When you return the data, keep every word exact and include none of the images.

+++ DATA BELOW +++

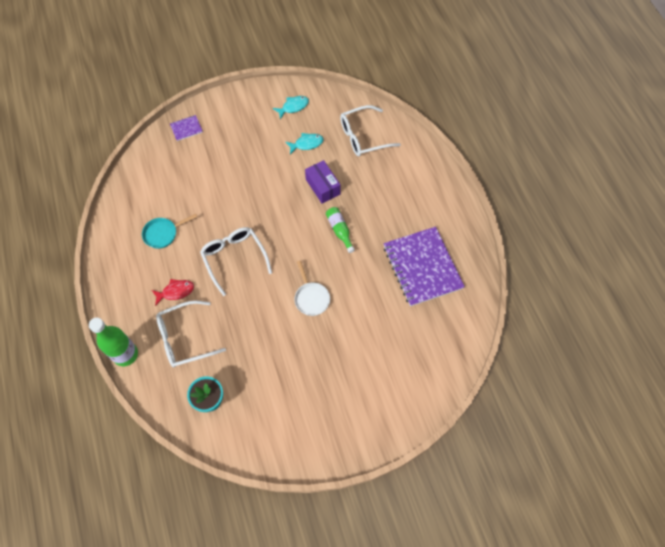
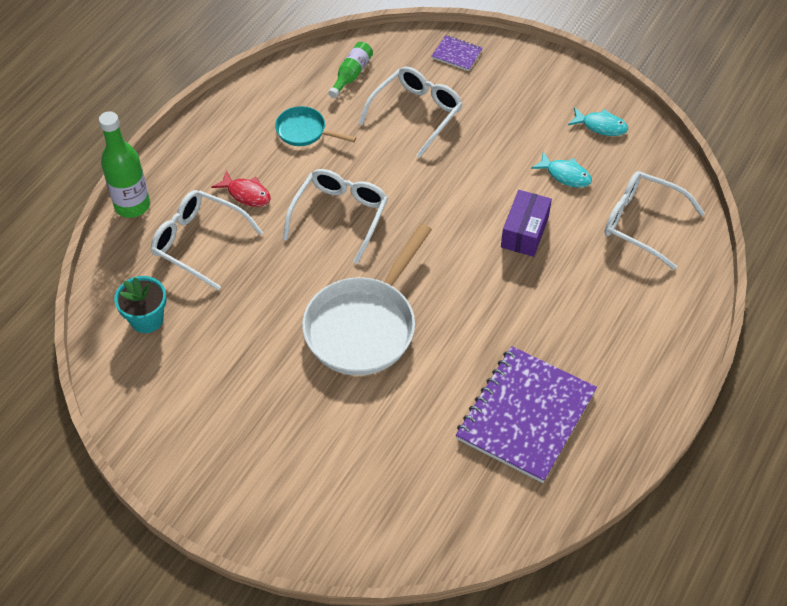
camera: 50 degrees right, 10 degrees down
(205, 175) = (416, 114): none -> white glasses
(311, 298) = (364, 326): white pan -> white pan, size x1.99
(339, 230) = (483, 291): green bottle -> green bottle (351, 74)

+++

* EXERCISE RESULT
camera: 50 degrees right, 10 degrees down
(205, 175) = (416, 114): none -> white glasses
(311, 298) = (364, 326): white pan -> white pan, size x1.99
(339, 230) = (483, 291): green bottle -> green bottle (351, 74)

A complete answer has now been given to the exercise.